[Two-dimensional motion records]
********
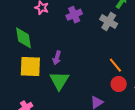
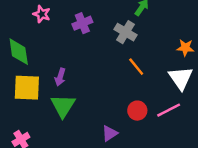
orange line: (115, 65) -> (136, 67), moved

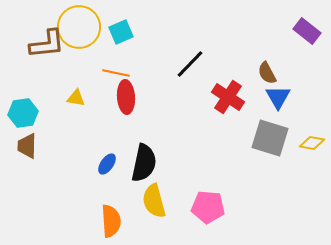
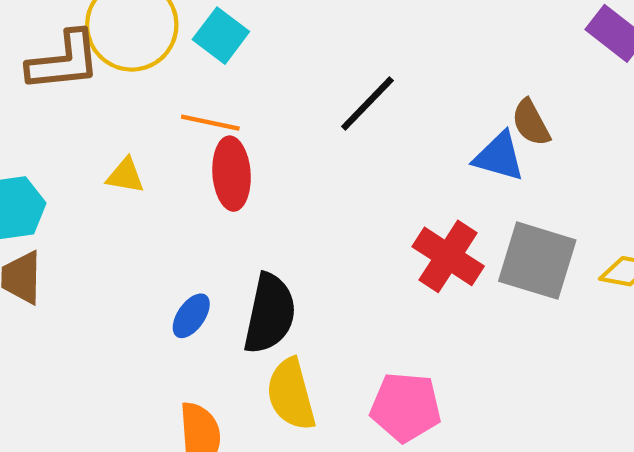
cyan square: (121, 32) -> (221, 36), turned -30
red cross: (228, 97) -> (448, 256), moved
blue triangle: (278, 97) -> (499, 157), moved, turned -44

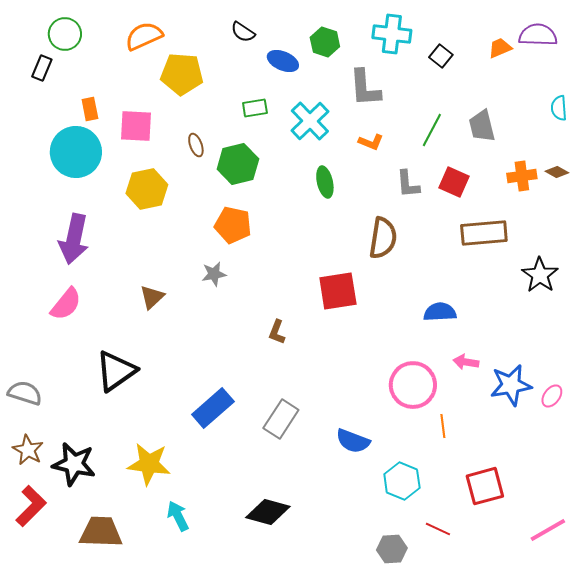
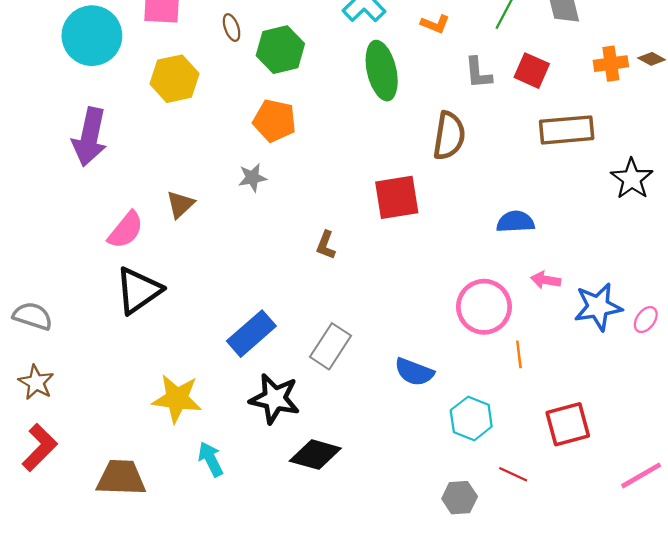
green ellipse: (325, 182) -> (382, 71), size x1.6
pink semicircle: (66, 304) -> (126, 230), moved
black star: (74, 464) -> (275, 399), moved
********
Task details | Leaving out the pictures, return the records exactly as given.

Answer to this task |
orange line: (115, 65) -> (136, 67), moved

cyan square: (121, 32) -> (221, 36), turned -30
red cross: (228, 97) -> (448, 256), moved
blue triangle: (278, 97) -> (499, 157), moved, turned -44

green ellipse: (325, 182) -> (382, 71), size x1.6
pink semicircle: (66, 304) -> (126, 230), moved
black star: (74, 464) -> (275, 399), moved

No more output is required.